> **Itemized modification records**
##############################
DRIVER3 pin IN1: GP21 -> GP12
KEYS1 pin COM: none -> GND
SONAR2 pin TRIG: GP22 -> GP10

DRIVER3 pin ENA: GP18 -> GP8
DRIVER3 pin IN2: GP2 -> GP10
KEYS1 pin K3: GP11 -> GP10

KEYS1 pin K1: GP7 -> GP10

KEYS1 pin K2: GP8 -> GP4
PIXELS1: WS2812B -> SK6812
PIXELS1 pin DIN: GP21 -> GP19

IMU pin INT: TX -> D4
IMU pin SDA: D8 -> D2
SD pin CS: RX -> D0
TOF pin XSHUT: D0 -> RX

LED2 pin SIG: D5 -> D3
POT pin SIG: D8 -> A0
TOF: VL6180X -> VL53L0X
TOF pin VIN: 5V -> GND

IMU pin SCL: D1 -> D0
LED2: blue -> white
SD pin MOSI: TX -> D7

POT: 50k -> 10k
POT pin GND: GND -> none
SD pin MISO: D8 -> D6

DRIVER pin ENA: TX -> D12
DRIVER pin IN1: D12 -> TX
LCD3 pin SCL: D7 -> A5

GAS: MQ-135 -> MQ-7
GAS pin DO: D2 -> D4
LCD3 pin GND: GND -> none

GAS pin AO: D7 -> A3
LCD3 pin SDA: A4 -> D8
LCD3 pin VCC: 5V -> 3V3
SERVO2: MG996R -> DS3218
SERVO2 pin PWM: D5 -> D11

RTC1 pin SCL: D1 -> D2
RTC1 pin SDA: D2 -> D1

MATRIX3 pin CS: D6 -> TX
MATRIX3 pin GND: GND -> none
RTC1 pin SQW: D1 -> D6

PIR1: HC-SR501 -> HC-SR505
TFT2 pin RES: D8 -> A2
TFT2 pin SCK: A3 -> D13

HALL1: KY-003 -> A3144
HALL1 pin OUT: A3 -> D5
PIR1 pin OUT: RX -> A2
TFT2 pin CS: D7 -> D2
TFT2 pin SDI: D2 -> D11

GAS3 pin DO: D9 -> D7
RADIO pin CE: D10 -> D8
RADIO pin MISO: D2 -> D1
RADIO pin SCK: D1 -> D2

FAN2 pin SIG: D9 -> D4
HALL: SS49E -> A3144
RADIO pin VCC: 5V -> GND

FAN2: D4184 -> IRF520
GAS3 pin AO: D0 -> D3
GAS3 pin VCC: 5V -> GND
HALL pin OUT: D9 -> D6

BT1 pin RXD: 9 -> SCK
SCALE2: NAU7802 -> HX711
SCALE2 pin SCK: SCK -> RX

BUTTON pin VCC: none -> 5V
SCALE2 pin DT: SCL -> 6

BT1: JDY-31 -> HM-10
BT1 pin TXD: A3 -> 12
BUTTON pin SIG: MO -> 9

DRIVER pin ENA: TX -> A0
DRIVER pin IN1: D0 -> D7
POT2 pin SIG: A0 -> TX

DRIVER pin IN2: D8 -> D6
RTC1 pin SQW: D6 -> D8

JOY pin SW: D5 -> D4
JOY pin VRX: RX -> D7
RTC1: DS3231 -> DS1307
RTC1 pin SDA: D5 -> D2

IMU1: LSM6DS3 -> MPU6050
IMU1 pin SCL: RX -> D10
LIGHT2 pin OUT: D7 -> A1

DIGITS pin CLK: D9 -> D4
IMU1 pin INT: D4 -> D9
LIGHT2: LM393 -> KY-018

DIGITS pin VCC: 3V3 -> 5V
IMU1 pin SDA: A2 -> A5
##############################
> **WHAT YOU SHOULD DO**
Give the entries again exactly as they stand.

> **ANSWER BOX**
DRIVER3 pin IN1: GP21 -> GP12
KEYS1 pin COM: none -> GND
SONAR2 pin TRIG: GP22 -> GP10

DRIVER3 pin ENA: GP18 -> GP8
DRIVER3 pin IN2: GP2 -> GP10
KEYS1 pin K3: GP11 -> GP10

KEYS1 pin K1: GP7 -> GP10

KEYS1 pin K2: GP8 -> GP4
PIXELS1: WS2812B -> SK6812
PIXELS1 pin DIN: GP21 -> GP19

IMU pin INT: TX -> D4
IMU pin SDA: D8 -> D2
SD pin CS: RX -> D0
TOF pin XSHUT: D0 -> RX

LED2 pin SIG: D5 -> D3
POT pin SIG: D8 -> A0
TOF: VL6180X -> VL53L0X
TOF pin VIN: 5V -> GND

IMU pin SCL: D1 -> D0
LED2: blue -> white
SD pin MOSI: TX -> D7

POT: 50k -> 10k
POT pin GND: GND -> none
SD pin MISO: D8 -> D6

DRIVER pin ENA: TX -> D12
DRIVER pin IN1: D12 -> TX
LCD3 pin SCL: D7 -> A5

GAS: MQ-135 -> MQ-7
GAS pin DO: D2 -> D4
LCD3 pin GND: GND -> none

GAS pin AO: D7 -> A3
LCD3 pin SDA: A4 -> D8
LCD3 pin VCC: 5V -> 3V3
SERVO2: MG996R -> DS3218
SERVO2 pin PWM: D5 -> D11

RTC1 pin SCL: D1 -> D2
RTC1 pin SDA: D2 -> D1

MATRIX3 pin CS: D6 -> TX
MATRIX3 pin GND: GND -> none
RTC1 pin SQW: D1 -> D6

PIR1: HC-SR501 -> HC-SR505
TFT2 pin RES: D8 -> A2
TFT2 pin SCK: A3 -> D13

HALL1: KY-003 -> A3144
HALL1 pin OUT: A3 -> D5
PIR1 pin OUT: RX -> A2
TFT2 pin CS: D7 -> D2
TFT2 pin SDI: D2 -> D11

GAS3 pin DO: D9 -> D7
RADIO pin CE: D10 -> D8
RADIO pin MISO: D2 -> D1
RADIO pin SCK: D1 -> D2

FAN2 pin SIG: D9 -> D4
HALL: SS49E -> A3144
RADIO pin VCC: 5V -> GND

FAN2: D4184 -> IRF520
GAS3 pin AO: D0 -> D3
GAS3 pin VCC: 5V -> GND
HALL pin OUT: D9 -> D6

BT1 pin RXD: 9 -> SCK
SCALE2: NAU7802 -> HX711
SCALE2 pin SCK: SCK -> RX

BUTTON pin VCC: none -> 5V
SCALE2 pin DT: SCL -> 6

BT1: JDY-31 -> HM-10
BT1 pin TXD: A3 -> 12
BUTTON pin SIG: MO -> 9

DRIVER pin ENA: TX -> A0
DRIVER pin IN1: D0 -> D7
POT2 pin SIG: A0 -> TX

DRIVER pin IN2: D8 -> D6
RTC1 pin SQW: D6 -> D8

JOY pin SW: D5 -> D4
JOY pin VRX: RX -> D7
RTC1: DS3231 -> DS1307
RTC1 pin SDA: D5 -> D2

IMU1: LSM6DS3 -> MPU6050
IMU1 pin SCL: RX -> D10
LIGHT2 pin OUT: D7 -> A1

DIGITS pin CLK: D9 -> D4
IMU1 pin INT: D4 -> D9
LIGHT2: LM393 -> KY-018

DIGITS pin VCC: 3V3 -> 5V
IMU1 pin SDA: A2 -> A5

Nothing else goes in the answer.